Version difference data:
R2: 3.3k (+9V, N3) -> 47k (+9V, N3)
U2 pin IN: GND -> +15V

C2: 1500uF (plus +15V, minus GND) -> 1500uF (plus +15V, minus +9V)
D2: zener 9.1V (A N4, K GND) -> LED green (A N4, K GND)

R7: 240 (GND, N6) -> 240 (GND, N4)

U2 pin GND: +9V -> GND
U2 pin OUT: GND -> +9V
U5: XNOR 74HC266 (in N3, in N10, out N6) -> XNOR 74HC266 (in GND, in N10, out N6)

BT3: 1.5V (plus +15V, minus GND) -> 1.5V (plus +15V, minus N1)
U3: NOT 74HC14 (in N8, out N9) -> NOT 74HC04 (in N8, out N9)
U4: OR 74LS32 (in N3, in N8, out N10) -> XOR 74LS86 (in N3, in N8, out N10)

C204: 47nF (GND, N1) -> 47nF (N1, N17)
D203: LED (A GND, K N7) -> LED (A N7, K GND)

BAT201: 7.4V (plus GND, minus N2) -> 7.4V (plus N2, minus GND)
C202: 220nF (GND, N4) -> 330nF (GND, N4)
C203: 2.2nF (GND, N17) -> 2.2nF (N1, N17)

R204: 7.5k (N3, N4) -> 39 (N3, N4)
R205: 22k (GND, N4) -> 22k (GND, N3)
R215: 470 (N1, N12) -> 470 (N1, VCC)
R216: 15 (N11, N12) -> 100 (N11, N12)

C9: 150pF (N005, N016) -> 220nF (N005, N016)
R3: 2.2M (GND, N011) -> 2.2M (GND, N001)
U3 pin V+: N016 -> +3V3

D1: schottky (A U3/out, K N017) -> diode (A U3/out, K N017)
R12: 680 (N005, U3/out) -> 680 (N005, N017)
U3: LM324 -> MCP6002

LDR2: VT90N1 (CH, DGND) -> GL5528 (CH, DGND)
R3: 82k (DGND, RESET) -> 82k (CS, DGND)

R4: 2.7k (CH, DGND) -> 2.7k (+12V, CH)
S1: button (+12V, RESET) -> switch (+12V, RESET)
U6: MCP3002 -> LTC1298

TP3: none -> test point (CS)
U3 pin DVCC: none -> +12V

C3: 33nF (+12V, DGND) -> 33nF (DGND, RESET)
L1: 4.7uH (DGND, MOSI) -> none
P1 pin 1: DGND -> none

● Exercise instructions
Reproduce only those lines of the entries above that run from the line with "U3: LM324 -> MCP6002" to the final line.

● Solution to this problem
U3: LM324 -> MCP6002

LDR2: VT90N1 (CH, DGND) -> GL5528 (CH, DGND)
R3: 82k (DGND, RESET) -> 82k (CS, DGND)

R4: 2.7k (CH, DGND) -> 2.7k (+12V, CH)
S1: button (+12V, RESET) -> switch (+12V, RESET)
U6: MCP3002 -> LTC1298

TP3: none -> test point (CS)
U3 pin DVCC: none -> +12V

C3: 33nF (+12V, DGND) -> 33nF (DGND, RESET)
L1: 4.7uH (DGND, MOSI) -> none
P1 pin 1: DGND -> none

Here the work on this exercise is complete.